▶ Problem requirements
From the line containing "none -> tan brick G5:H6 level 1" to the final line of the material below, return every line exactly. Do not include pictures.

▶ Extracted records

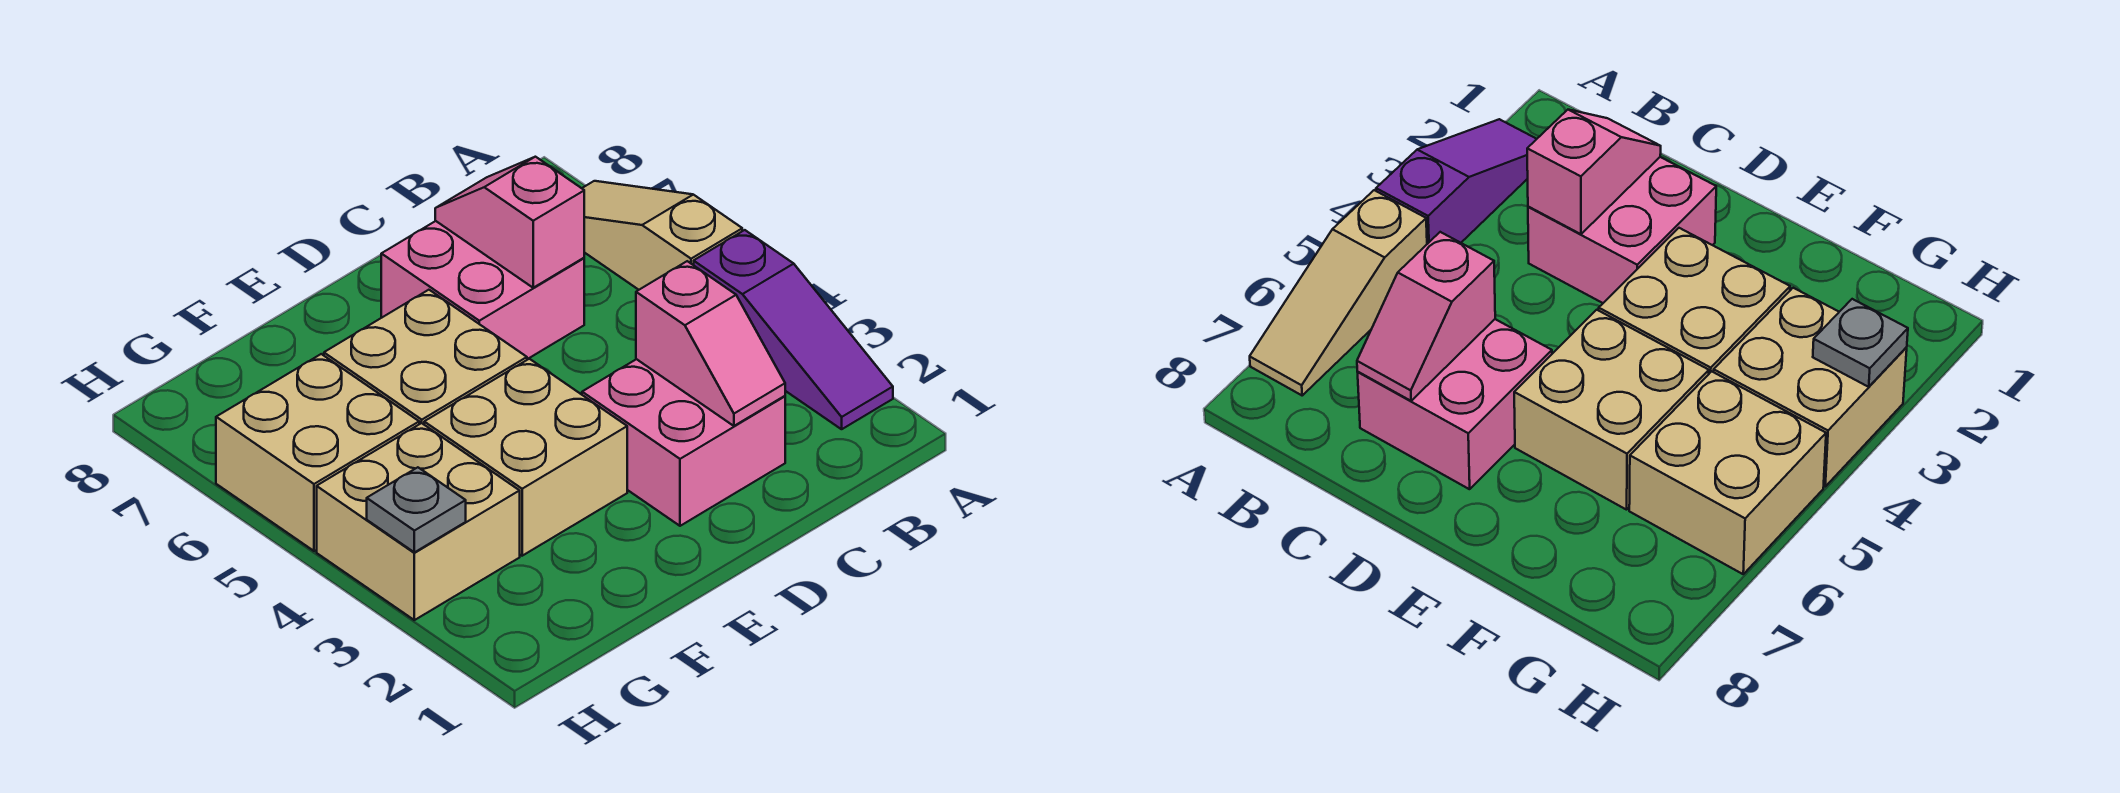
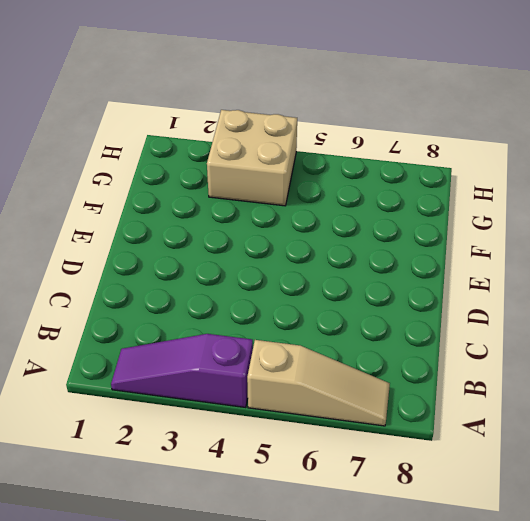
none -> pink brick C2:D3 level 1
none -> pink brick C6:D7 level 1

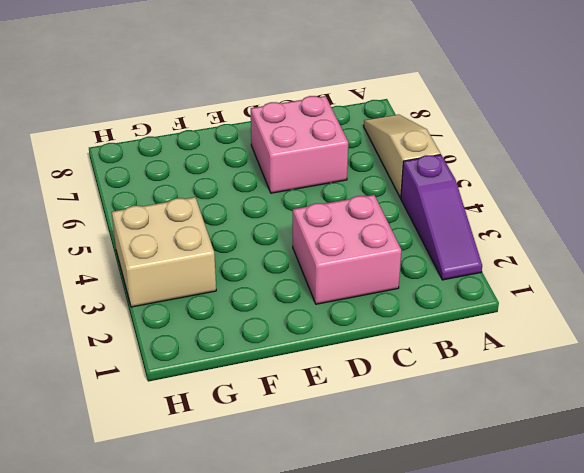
none -> tan brick E3:F4 level 1
none -> tan brick E5:F6 level 1

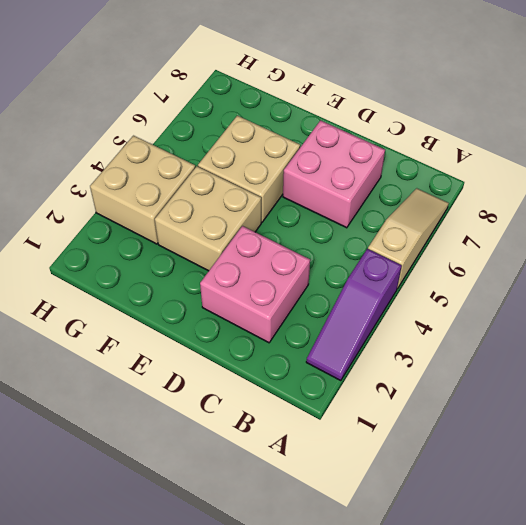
none -> tan brick G5:H6 level 1
none -> pink slope C2:C3 level 2 top 3

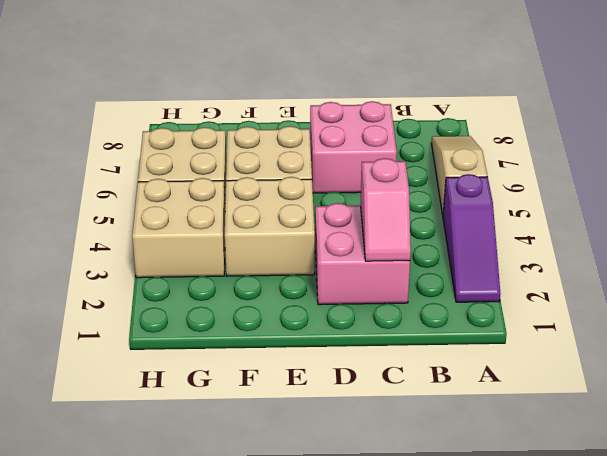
none -> pink slope C6:C7 level 2 top 6
none -> grey plate H3 level 2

▶ Answer area
none -> tan brick G5:H6 level 1
none -> pink slope C2:C3 level 2 top 3

none -> pink slope C6:C7 level 2 top 6
none -> grey plate H3 level 2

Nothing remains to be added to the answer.